* DATASET CONTENT *
= = = =
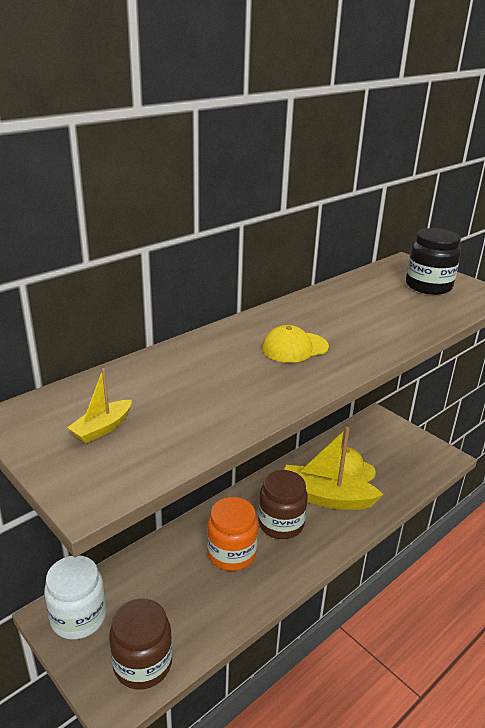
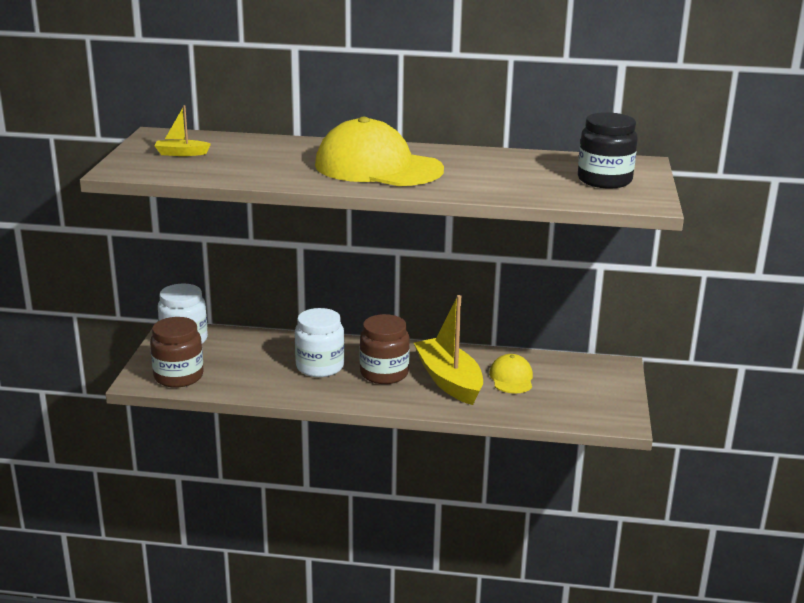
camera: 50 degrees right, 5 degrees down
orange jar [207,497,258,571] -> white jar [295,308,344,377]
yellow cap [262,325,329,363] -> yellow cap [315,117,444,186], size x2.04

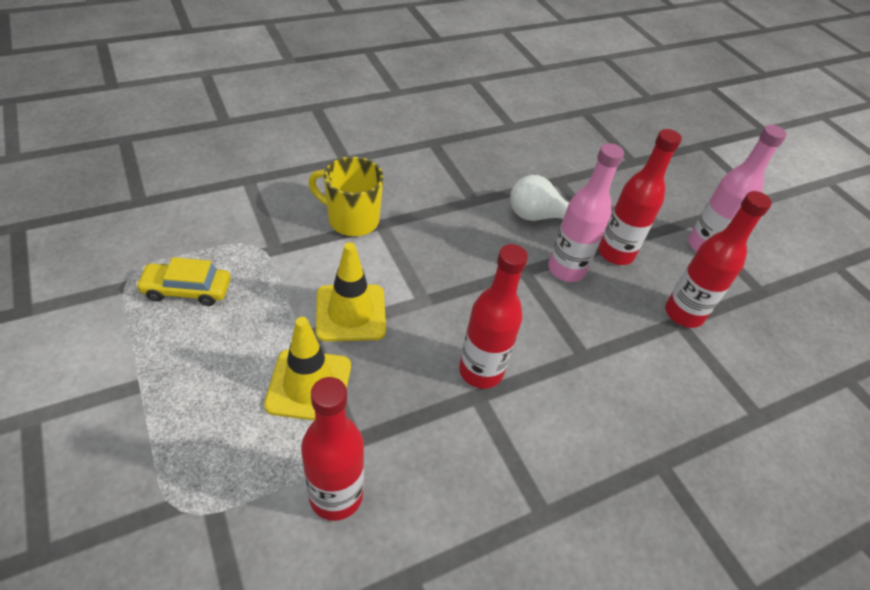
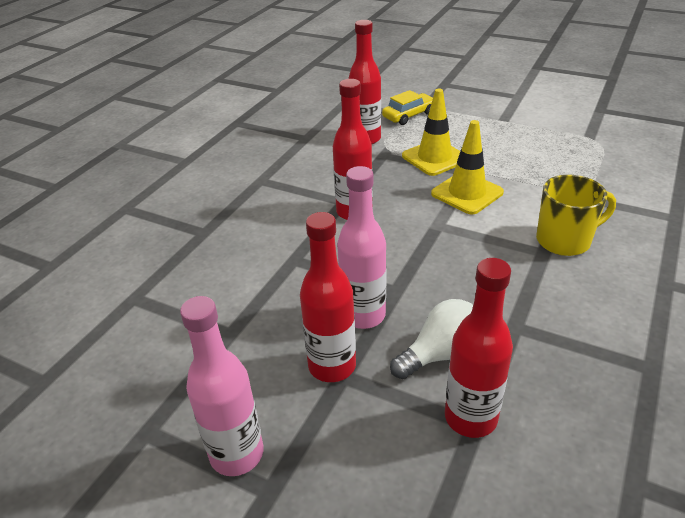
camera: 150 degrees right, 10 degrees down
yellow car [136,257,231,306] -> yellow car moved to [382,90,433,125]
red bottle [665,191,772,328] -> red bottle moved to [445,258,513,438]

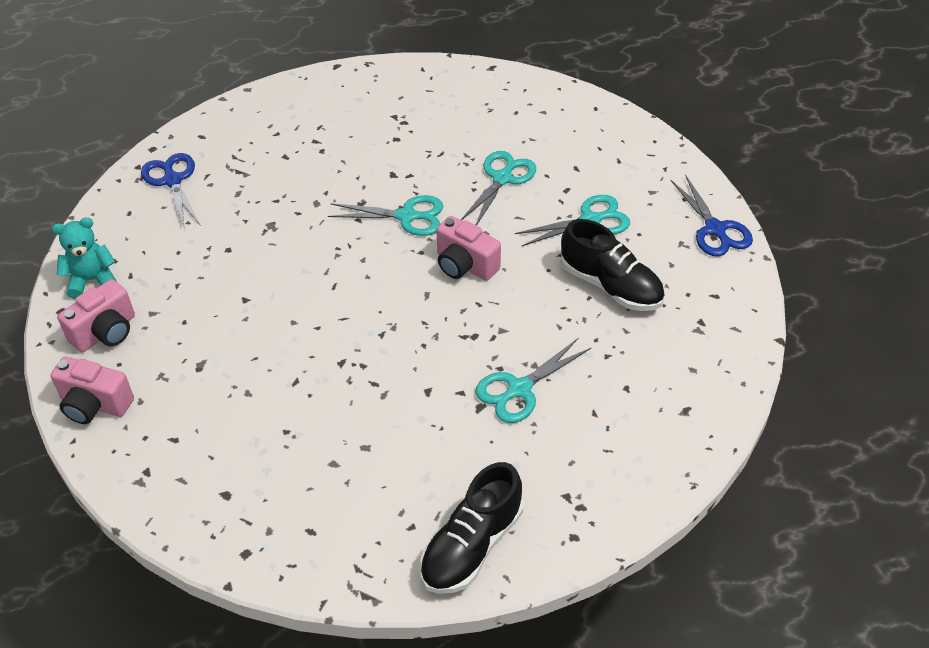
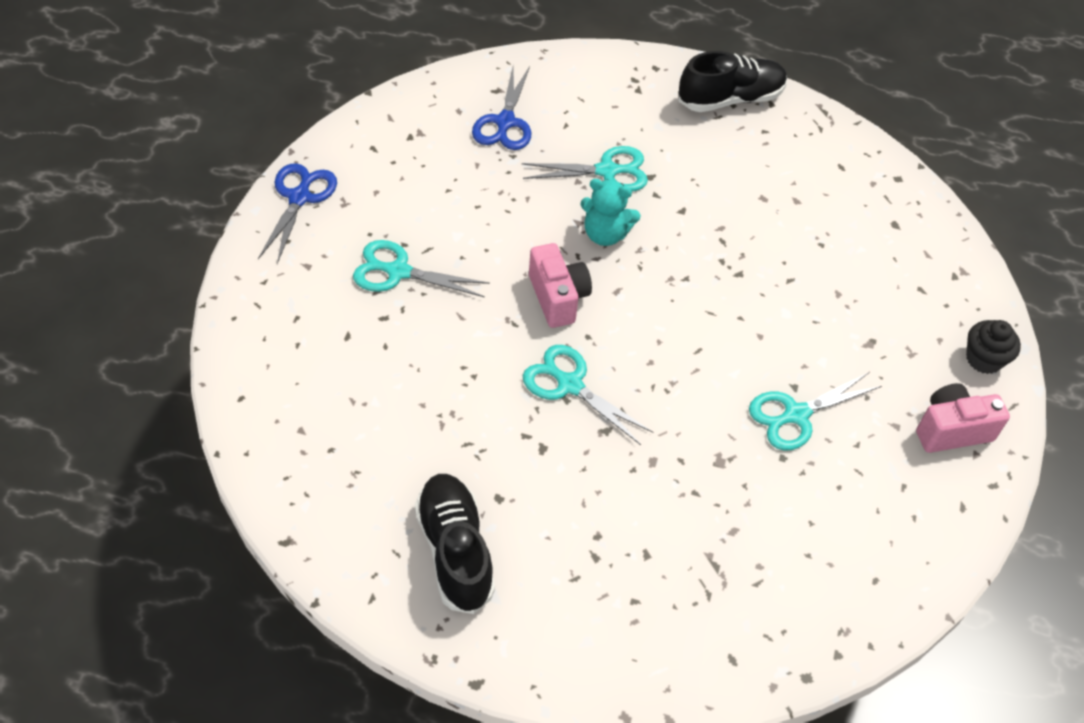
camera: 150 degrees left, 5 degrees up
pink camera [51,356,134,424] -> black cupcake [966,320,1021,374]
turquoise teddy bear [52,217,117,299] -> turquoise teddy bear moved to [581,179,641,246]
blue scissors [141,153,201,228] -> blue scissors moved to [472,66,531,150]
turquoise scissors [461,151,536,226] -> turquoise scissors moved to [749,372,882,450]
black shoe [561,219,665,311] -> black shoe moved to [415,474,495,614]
= = = =
* EXERCISE PROMPT *
Make an exact copy of the data, leaving its pictures out.

* SOLUTION TO THE PROBLEM *
camera: 50 degrees right, 5 degrees down
orange jar [207,497,258,571] -> white jar [295,308,344,377]
yellow cap [262,325,329,363] -> yellow cap [315,117,444,186], size x2.04

camera: 150 degrees right, 10 degrees down
yellow car [136,257,231,306] -> yellow car moved to [382,90,433,125]
red bottle [665,191,772,328] -> red bottle moved to [445,258,513,438]

camera: 150 degrees left, 5 degrees up
pink camera [51,356,134,424] -> black cupcake [966,320,1021,374]
turquoise teddy bear [52,217,117,299] -> turquoise teddy bear moved to [581,179,641,246]
blue scissors [141,153,201,228] -> blue scissors moved to [472,66,531,150]
turquoise scissors [461,151,536,226] -> turquoise scissors moved to [749,372,882,450]
black shoe [561,219,665,311] -> black shoe moved to [415,474,495,614]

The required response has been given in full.